(Object tally data)
---

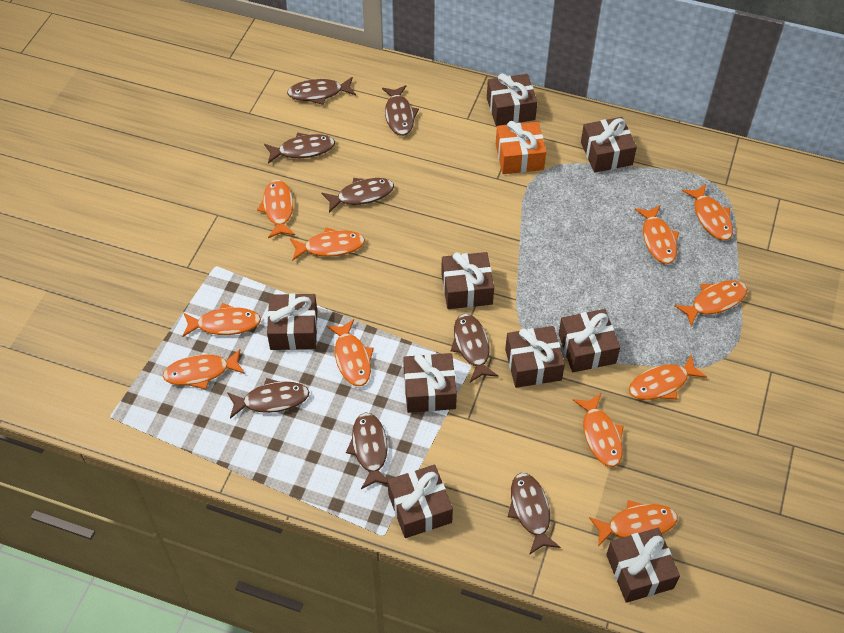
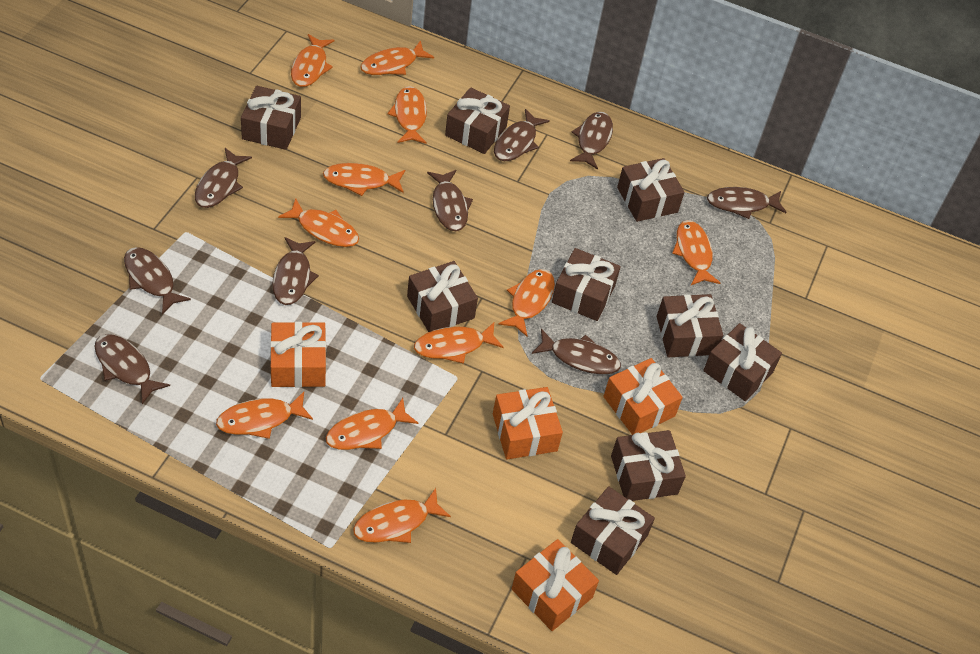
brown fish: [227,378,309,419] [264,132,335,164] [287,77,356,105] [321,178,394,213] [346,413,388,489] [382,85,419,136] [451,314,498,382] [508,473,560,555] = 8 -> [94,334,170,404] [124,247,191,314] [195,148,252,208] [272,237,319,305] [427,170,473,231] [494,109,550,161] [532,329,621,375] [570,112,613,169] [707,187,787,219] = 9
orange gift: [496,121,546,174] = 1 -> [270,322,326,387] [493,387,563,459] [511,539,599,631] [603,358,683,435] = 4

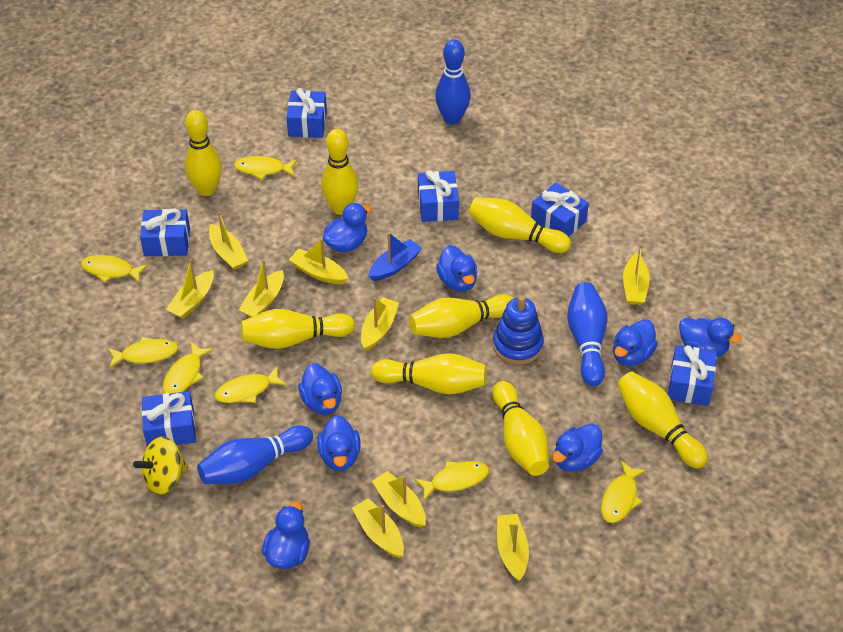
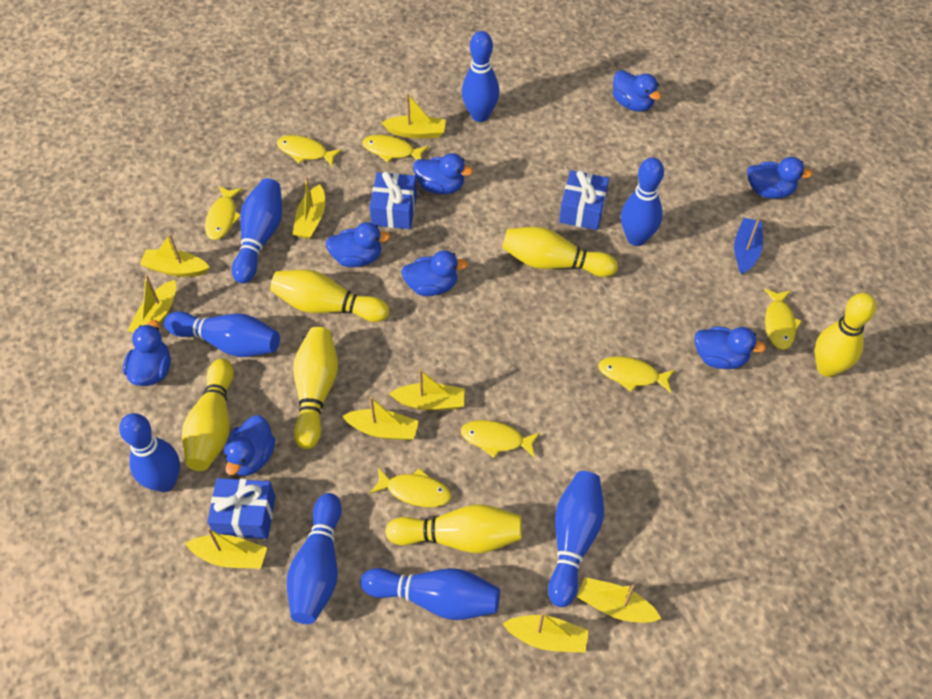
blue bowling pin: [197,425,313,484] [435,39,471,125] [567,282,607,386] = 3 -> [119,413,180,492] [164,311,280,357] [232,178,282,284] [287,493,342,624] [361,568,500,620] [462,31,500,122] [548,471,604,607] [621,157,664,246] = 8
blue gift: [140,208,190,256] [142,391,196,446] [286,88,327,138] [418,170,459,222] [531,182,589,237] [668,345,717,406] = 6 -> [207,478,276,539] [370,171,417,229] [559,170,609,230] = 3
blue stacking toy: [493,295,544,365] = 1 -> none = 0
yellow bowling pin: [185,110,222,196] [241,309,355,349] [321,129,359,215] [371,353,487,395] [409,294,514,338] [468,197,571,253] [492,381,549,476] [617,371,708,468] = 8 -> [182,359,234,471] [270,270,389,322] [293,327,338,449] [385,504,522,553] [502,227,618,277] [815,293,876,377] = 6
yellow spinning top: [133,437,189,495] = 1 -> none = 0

---

Instruction: All of the data above should be printed again exactly, though none of the pictures belong in the copy.

Task response:
brown fish: [227,378,309,419] [264,132,335,164] [287,77,356,105] [321,178,394,213] [346,413,388,489] [382,85,419,136] [451,314,498,382] [508,473,560,555] = 8 -> [94,334,170,404] [124,247,191,314] [195,148,252,208] [272,237,319,305] [427,170,473,231] [494,109,550,161] [532,329,621,375] [570,112,613,169] [707,187,787,219] = 9
orange gift: [496,121,546,174] = 1 -> [270,322,326,387] [493,387,563,459] [511,539,599,631] [603,358,683,435] = 4

blue bowling pin: [197,425,313,484] [435,39,471,125] [567,282,607,386] = 3 -> [119,413,180,492] [164,311,280,357] [232,178,282,284] [287,493,342,624] [361,568,500,620] [462,31,500,122] [548,471,604,607] [621,157,664,246] = 8
blue gift: [140,208,190,256] [142,391,196,446] [286,88,327,138] [418,170,459,222] [531,182,589,237] [668,345,717,406] = 6 -> [207,478,276,539] [370,171,417,229] [559,170,609,230] = 3
blue stacking toy: [493,295,544,365] = 1 -> none = 0
yellow bowling pin: [185,110,222,196] [241,309,355,349] [321,129,359,215] [371,353,487,395] [409,294,514,338] [468,197,571,253] [492,381,549,476] [617,371,708,468] = 8 -> [182,359,234,471] [270,270,389,322] [293,327,338,449] [385,504,522,553] [502,227,618,277] [815,293,876,377] = 6
yellow spinning top: [133,437,189,495] = 1 -> none = 0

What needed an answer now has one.